- _Problem description_
Count the lines in the records that contain the string "kern", treating uppercase and lowercase letters as different, and reply with that number alone.

- _Material for this exercise_

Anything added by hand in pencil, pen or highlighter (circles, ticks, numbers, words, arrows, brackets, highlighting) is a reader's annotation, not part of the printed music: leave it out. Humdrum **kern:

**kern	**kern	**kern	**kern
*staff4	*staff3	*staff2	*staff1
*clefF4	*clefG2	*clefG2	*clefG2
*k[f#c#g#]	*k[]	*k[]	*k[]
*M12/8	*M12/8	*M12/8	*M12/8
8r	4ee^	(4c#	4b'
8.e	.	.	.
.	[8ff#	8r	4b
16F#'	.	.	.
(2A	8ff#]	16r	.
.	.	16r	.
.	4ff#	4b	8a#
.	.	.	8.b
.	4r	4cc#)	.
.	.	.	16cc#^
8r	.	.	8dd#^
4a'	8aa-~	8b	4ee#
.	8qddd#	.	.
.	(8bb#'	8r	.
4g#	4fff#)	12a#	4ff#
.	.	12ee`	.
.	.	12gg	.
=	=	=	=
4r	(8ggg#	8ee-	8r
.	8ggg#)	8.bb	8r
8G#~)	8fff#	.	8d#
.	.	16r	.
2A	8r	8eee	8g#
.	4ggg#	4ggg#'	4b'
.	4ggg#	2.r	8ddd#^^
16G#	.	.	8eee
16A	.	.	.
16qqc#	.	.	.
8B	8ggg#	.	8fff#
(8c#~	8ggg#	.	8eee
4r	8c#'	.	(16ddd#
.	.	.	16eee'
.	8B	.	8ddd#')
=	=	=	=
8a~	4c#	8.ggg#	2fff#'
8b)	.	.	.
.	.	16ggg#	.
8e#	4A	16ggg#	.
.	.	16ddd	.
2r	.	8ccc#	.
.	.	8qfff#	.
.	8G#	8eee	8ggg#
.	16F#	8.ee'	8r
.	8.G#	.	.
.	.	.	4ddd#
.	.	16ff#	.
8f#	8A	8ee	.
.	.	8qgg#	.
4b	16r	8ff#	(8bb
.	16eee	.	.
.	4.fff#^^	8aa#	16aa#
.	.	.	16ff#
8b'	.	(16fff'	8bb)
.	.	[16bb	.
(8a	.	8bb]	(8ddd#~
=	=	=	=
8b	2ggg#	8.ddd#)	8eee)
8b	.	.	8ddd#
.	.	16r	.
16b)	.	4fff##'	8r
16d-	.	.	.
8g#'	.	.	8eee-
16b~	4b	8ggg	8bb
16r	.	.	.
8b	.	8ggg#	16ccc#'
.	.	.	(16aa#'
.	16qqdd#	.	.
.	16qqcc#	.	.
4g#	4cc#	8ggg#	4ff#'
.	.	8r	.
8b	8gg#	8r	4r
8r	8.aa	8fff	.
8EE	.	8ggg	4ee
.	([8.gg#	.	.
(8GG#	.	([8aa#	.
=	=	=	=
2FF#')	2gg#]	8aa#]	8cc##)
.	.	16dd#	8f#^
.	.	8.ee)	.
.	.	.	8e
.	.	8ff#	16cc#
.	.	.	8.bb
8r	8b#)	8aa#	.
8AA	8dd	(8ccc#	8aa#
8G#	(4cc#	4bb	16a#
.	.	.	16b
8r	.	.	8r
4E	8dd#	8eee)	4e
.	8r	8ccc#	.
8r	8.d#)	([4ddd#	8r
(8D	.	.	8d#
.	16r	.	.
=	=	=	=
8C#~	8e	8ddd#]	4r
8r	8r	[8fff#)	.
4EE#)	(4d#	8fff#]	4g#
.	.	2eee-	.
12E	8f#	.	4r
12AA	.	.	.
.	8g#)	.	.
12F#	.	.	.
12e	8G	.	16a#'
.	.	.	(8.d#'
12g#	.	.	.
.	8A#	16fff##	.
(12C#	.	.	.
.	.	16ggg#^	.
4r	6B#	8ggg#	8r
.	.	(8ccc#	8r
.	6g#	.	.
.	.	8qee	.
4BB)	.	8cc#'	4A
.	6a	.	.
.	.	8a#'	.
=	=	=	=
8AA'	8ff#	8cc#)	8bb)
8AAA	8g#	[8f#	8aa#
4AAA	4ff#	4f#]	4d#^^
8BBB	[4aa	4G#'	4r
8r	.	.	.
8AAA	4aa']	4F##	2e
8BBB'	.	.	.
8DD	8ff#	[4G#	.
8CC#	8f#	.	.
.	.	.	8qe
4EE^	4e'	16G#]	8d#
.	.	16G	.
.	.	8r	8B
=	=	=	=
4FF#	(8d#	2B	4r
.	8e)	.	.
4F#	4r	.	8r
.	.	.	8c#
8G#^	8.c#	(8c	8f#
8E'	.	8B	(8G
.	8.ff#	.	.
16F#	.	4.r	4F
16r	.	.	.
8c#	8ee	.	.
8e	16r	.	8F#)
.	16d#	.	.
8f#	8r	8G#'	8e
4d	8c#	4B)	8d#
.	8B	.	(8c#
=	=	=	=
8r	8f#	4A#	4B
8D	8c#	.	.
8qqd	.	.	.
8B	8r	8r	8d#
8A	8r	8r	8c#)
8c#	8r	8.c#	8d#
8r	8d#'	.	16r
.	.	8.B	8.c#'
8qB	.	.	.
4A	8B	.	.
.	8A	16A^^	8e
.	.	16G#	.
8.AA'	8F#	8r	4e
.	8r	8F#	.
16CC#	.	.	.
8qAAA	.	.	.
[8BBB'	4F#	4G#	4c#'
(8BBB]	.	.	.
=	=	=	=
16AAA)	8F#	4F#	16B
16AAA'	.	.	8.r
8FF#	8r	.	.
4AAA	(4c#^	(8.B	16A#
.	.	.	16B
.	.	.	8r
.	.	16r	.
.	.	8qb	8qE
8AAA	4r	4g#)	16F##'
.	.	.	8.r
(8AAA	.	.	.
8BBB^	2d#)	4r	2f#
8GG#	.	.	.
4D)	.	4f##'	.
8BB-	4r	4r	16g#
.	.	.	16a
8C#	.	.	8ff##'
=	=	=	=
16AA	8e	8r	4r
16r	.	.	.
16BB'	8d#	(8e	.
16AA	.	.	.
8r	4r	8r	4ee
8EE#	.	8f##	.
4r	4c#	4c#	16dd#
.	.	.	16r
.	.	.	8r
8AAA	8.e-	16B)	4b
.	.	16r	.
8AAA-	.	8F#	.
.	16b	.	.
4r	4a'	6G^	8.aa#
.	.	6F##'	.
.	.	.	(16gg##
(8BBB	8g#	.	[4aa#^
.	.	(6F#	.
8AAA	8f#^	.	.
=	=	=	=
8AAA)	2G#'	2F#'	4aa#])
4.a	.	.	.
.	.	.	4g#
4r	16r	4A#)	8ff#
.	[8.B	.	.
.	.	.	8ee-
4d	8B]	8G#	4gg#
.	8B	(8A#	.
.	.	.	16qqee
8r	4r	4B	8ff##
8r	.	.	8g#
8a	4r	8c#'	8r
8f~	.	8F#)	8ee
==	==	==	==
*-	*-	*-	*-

- _Finished exercise_
2